TASK PROMPT ::
Using the records below, quote only the span that opens with the line containing "red strawberry [102,119,134,150]" and closes with the line containing "none -> purple tape [485,140,542,190]", exactly and inclusively.
START MATERIAL FOR THIS TASK
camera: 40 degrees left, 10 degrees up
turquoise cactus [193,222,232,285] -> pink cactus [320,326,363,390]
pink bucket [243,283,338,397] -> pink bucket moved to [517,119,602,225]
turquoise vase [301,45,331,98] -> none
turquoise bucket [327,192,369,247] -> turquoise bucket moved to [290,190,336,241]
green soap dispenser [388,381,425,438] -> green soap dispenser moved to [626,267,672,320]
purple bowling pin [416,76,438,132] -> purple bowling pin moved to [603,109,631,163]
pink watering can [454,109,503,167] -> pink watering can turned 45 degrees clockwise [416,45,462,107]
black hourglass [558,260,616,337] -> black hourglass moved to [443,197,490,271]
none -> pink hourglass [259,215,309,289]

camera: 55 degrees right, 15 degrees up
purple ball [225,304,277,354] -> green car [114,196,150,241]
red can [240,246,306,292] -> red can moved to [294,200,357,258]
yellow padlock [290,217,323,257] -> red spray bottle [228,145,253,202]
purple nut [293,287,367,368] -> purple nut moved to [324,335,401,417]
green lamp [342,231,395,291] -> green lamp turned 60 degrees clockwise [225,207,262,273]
END MATERIAL FOR THIS TASK
START MATERIAL FOR THIS TASK
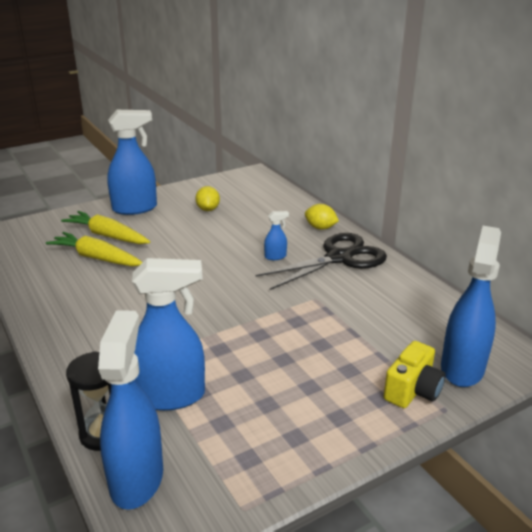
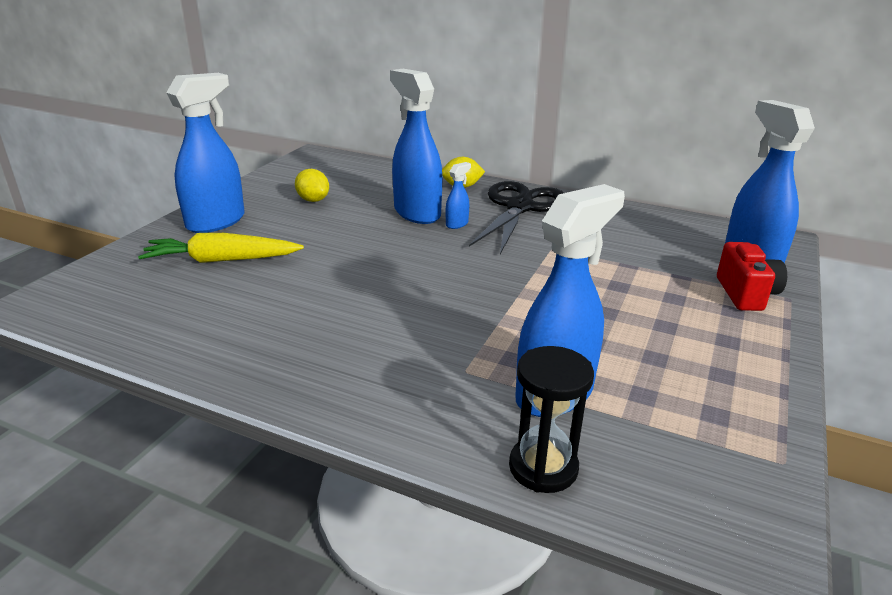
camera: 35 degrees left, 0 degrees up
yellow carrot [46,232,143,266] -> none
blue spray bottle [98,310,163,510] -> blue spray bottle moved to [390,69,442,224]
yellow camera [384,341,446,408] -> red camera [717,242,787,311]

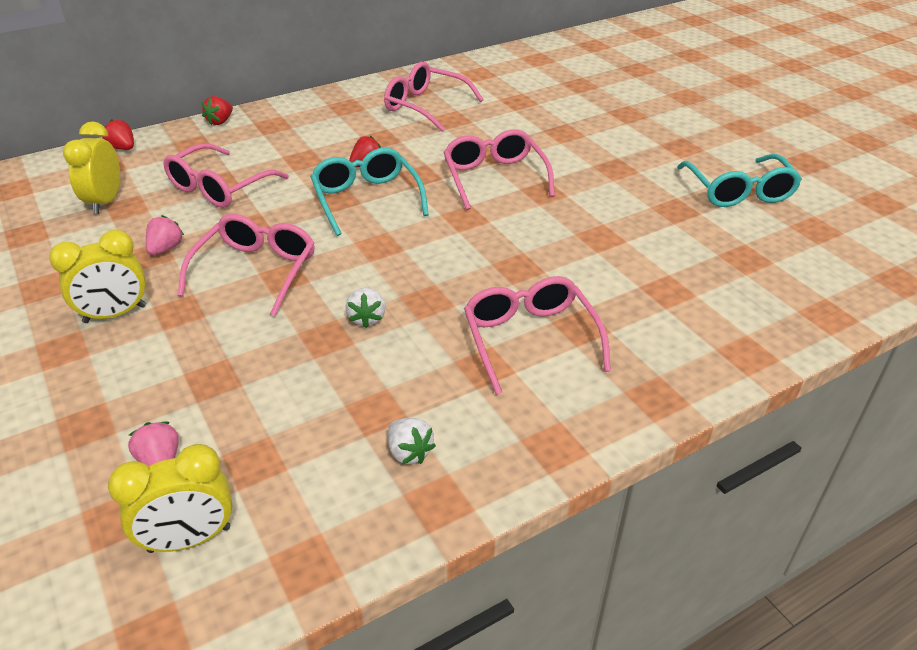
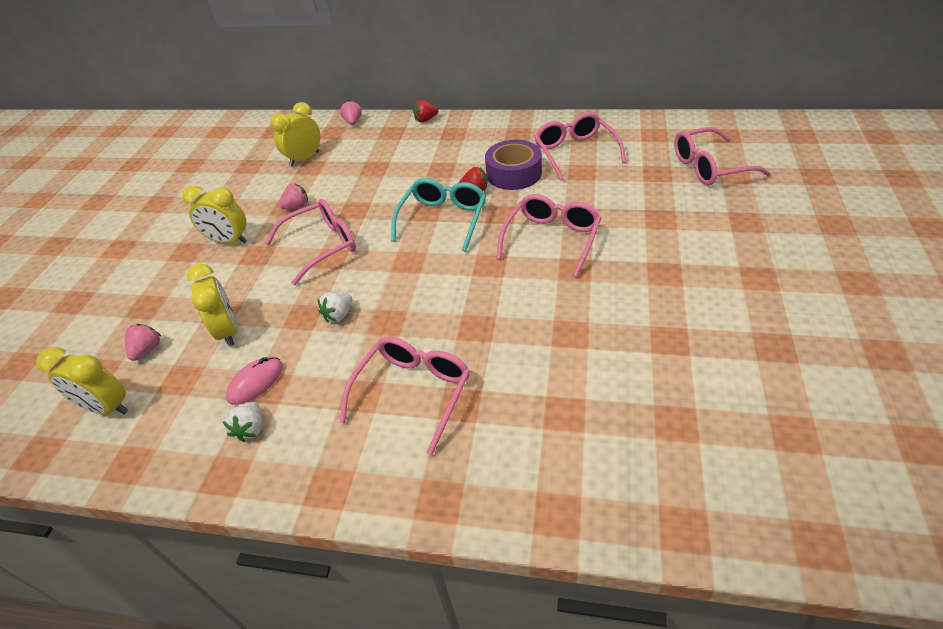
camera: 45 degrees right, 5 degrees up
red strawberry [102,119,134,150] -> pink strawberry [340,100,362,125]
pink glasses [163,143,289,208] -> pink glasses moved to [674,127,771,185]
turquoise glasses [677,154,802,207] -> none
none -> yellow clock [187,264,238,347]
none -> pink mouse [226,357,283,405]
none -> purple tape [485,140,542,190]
END MATERIAL FOR THIS TASK
RESULT OF THE EXERCISE ::
red strawberry [102,119,134,150] -> pink strawberry [340,100,362,125]
pink glasses [163,143,289,208] -> pink glasses moved to [674,127,771,185]
turquoise glasses [677,154,802,207] -> none
none -> yellow clock [187,264,238,347]
none -> pink mouse [226,357,283,405]
none -> purple tape [485,140,542,190]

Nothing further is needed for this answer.